已存条目 ->
****************************************
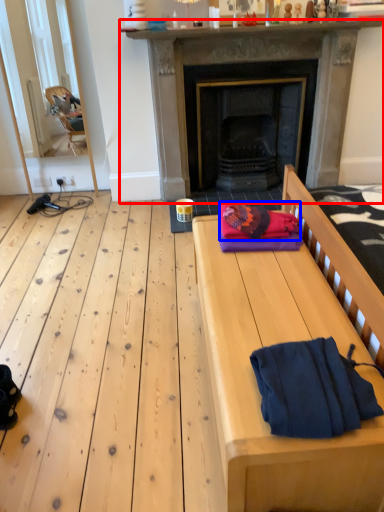
Question: Which object is further to the camera taking this photo, fireplace (highlighted by a red box) or blanket (highlighted by a blue box)?

Choices:
 (A) fireplace
 (B) blanket

Answer: (A)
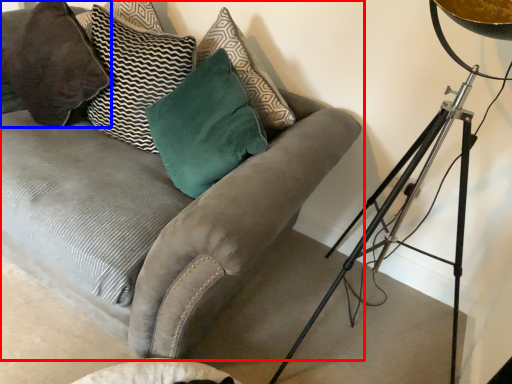
Question: Among these objects, which one is farthest to the camera, studio couch (highlighted by a red box) or pillow (highlighted by a blue box)?

Choices:
 (A) studio couch
 (B) pillow

Answer: (B)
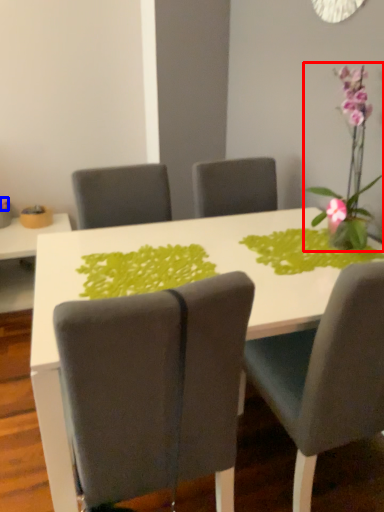
Question: Among these objects, which one is nearest to the camera, houseplant (highlighted by a red box) or flower (highlighted by a blue box)?

Choices:
 (A) houseplant
 (B) flower

Answer: (A)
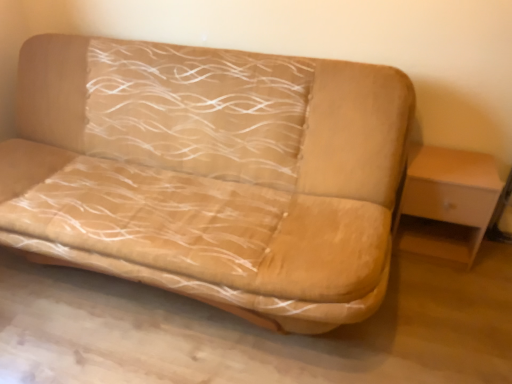
Image resolution: width=512 pixels, height=384 pixels. In order to click on vacant space in front of light wood/wooden table at right in this screenshot , I will do `click(447, 292)`.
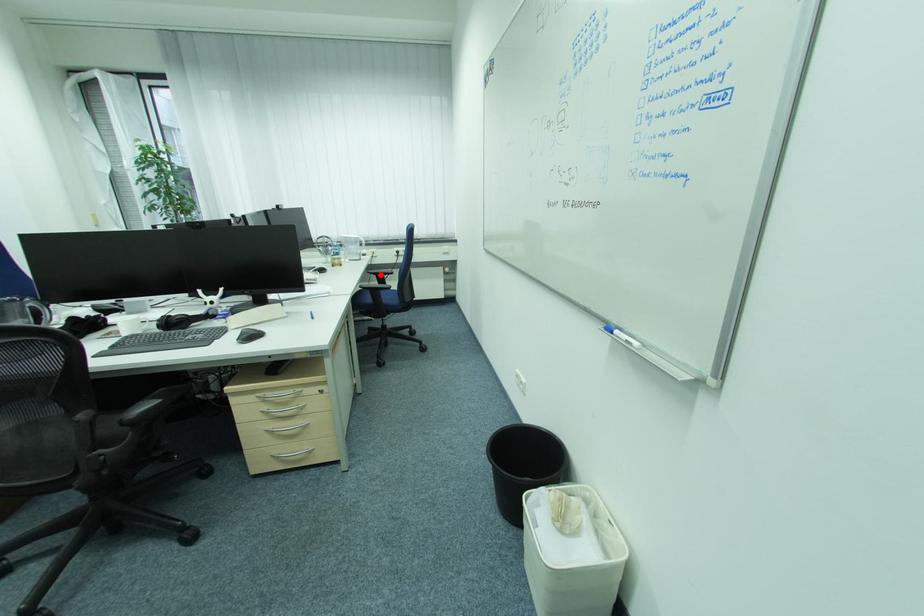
****************************************
任务内容 -> 请把上面的列表原样照抄一遍，所有文字一字不改，图片不要放进回答里。

书面回答 ->
Question: Which object is further to the camera taking this photo, fireplace (highlighted by a red box) or blanket (highlighted by a blue box)?

Choices:
 (A) fireplace
 (B) blanket

Answer: (A)
Question: Among these objects, which one is farthest to the camera, studio couch (highlighted by a red box) or pillow (highlighted by a blue box)?

Choices:
 (A) studio couch
 (B) pillow

Answer: (B)
Question: Among these objects, which one is nearest to the camera, houseplant (highlighted by a red box) or flower (highlighted by a blue box)?

Choices:
 (A) houseplant
 (B) flower

Answer: (A)
Image resolution: width=512 pixels, height=384 pixels. In order to click on vacant space in front of light wood/wooden table at right in this screenshot , I will do `click(447, 292)`.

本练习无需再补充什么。